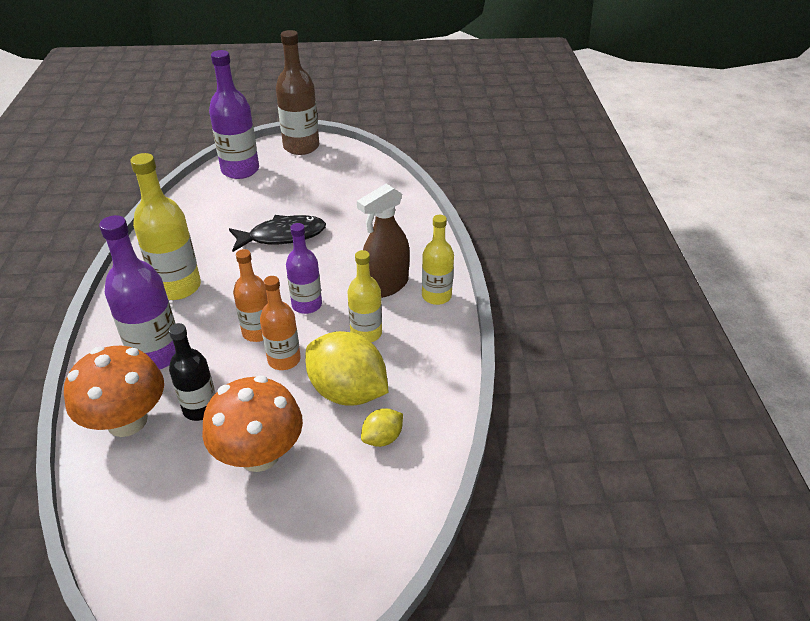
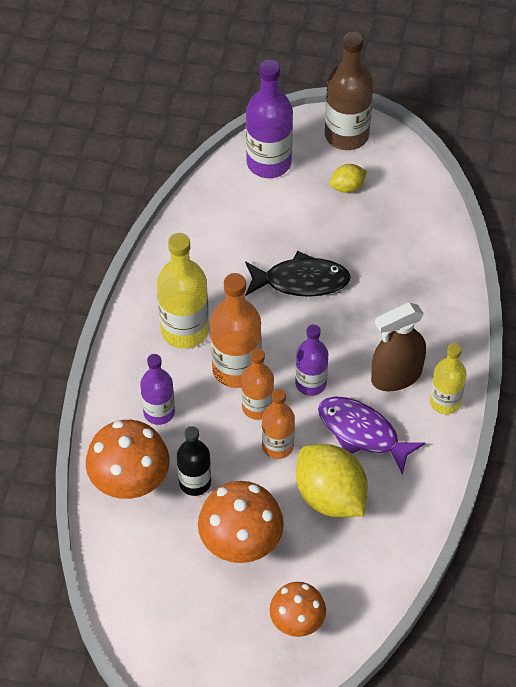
camera: 15 degrees right, 15 degrees up
purple bottle [99,215,176,370] -> purple bottle [140,354,175,425], size x0.64
yellow bottle [347,250,382,342] -> purple fish [318,396,425,475]
yellow lemon [361,408,403,447] -> yellow lemon moved to [330,164,367,193]
none -> orange bottle [210,273,262,388]
none -> orange mushroom [269,582,326,637]

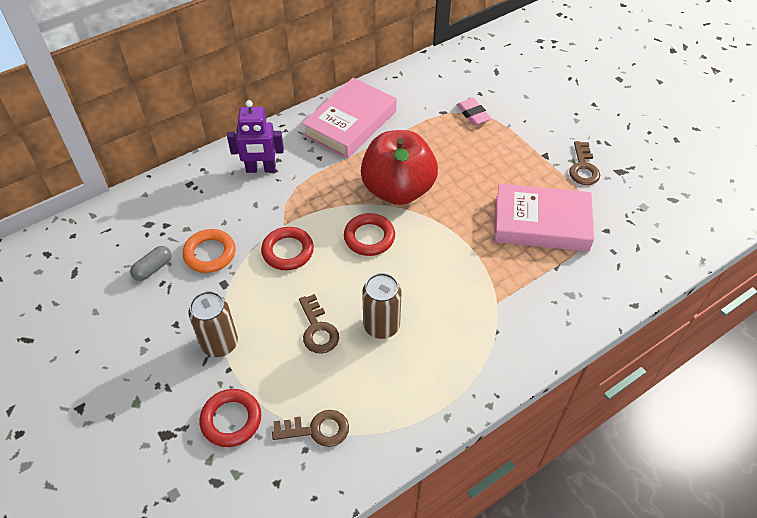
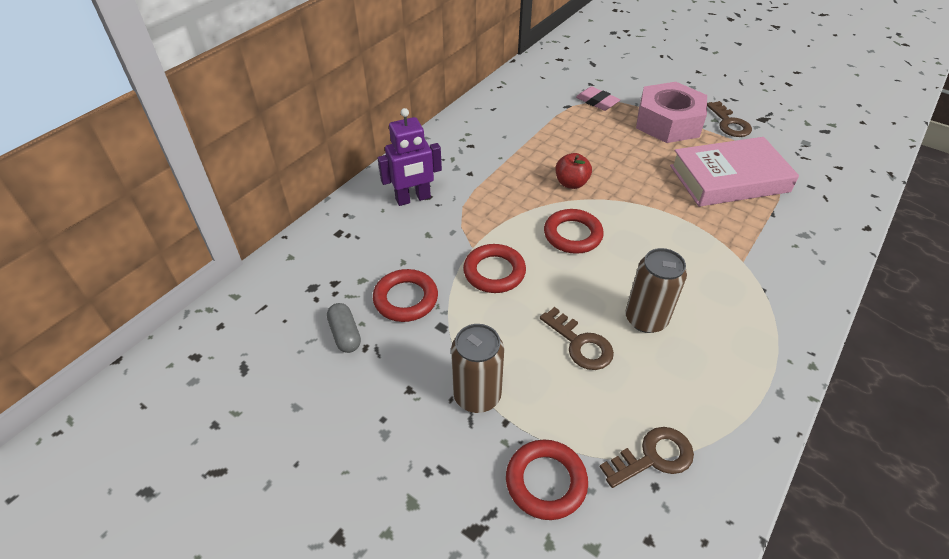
camera: 20 degrees left, 5 degrees down
grey capsule [130,246,171,281] -> grey capsule turned 45 degrees counterclockwise [327,303,361,353]
orange ring [182,229,235,273] -> red ring [373,269,438,322]
pink book [302,78,397,159] -> none
red apple [361,130,438,205] -> red apple [555,153,592,189], size x0.43
none -> pink nut [636,82,707,143]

****************

Exercise prompt: Your answer should be a single number: how many lines in the preceding entries contain "purple".

Reply to the task: 2